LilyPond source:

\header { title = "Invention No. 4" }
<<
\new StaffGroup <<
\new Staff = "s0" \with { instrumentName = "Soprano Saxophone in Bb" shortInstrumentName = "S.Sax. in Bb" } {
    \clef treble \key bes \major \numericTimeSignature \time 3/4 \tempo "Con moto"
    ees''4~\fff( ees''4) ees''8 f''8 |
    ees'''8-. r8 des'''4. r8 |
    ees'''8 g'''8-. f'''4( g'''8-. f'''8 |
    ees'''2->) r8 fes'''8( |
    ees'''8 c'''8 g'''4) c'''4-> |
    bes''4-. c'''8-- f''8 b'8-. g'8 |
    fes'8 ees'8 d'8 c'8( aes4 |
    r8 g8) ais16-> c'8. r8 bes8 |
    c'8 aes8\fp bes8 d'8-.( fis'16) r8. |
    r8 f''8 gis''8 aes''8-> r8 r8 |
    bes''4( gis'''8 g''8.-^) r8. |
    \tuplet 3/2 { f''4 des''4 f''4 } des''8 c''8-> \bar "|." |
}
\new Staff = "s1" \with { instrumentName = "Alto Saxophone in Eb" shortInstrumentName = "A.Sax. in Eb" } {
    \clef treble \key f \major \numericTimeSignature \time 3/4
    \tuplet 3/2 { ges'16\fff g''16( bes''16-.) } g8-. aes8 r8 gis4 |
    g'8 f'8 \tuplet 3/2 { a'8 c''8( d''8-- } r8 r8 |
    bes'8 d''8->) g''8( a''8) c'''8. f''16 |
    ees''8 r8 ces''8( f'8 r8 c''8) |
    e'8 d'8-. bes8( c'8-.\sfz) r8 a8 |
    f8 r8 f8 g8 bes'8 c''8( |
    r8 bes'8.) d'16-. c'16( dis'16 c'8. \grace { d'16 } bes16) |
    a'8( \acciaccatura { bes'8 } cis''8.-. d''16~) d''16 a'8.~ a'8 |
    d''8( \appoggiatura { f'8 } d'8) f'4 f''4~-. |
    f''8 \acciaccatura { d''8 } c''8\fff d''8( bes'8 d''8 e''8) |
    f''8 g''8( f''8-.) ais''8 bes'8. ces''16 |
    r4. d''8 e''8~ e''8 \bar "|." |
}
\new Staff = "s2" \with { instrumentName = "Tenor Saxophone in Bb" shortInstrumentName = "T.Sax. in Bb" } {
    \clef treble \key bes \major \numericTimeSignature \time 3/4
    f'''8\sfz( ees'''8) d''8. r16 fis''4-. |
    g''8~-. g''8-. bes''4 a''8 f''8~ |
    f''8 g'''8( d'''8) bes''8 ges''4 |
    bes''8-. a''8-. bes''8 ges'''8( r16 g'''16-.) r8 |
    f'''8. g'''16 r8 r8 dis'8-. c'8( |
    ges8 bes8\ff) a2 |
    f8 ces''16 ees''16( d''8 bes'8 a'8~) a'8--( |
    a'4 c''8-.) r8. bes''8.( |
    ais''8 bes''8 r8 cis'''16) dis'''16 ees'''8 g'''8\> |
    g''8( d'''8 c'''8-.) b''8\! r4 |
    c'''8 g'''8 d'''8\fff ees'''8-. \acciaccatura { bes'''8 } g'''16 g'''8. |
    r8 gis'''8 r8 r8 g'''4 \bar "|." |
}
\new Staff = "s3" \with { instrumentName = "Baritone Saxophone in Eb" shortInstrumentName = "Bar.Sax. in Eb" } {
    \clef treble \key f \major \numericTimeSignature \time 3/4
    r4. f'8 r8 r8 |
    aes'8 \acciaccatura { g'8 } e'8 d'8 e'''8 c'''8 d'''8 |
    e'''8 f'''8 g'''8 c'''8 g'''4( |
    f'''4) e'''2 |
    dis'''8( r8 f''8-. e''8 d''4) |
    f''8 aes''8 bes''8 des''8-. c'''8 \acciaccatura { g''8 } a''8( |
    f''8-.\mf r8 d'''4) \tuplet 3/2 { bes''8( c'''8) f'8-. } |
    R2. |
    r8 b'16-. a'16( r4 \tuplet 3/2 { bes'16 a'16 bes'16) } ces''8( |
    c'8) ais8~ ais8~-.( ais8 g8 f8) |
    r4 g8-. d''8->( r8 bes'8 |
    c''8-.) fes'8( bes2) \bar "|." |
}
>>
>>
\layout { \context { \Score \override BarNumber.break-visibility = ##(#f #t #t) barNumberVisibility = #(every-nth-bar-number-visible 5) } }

> _Objective_
Return each line of the data above that includes the word "major", copying every such line in full.

> _Exercise output_
    \clef treble \key bes \major \numericTimeSignature \time 3/4 \tempo "Con moto"
    \clef treble \key f \major \numericTimeSignature \time 3/4
    \clef treble \key bes \major \numericTimeSignature \time 3/4
    \clef treble \key f \major \numericTimeSignature \time 3/4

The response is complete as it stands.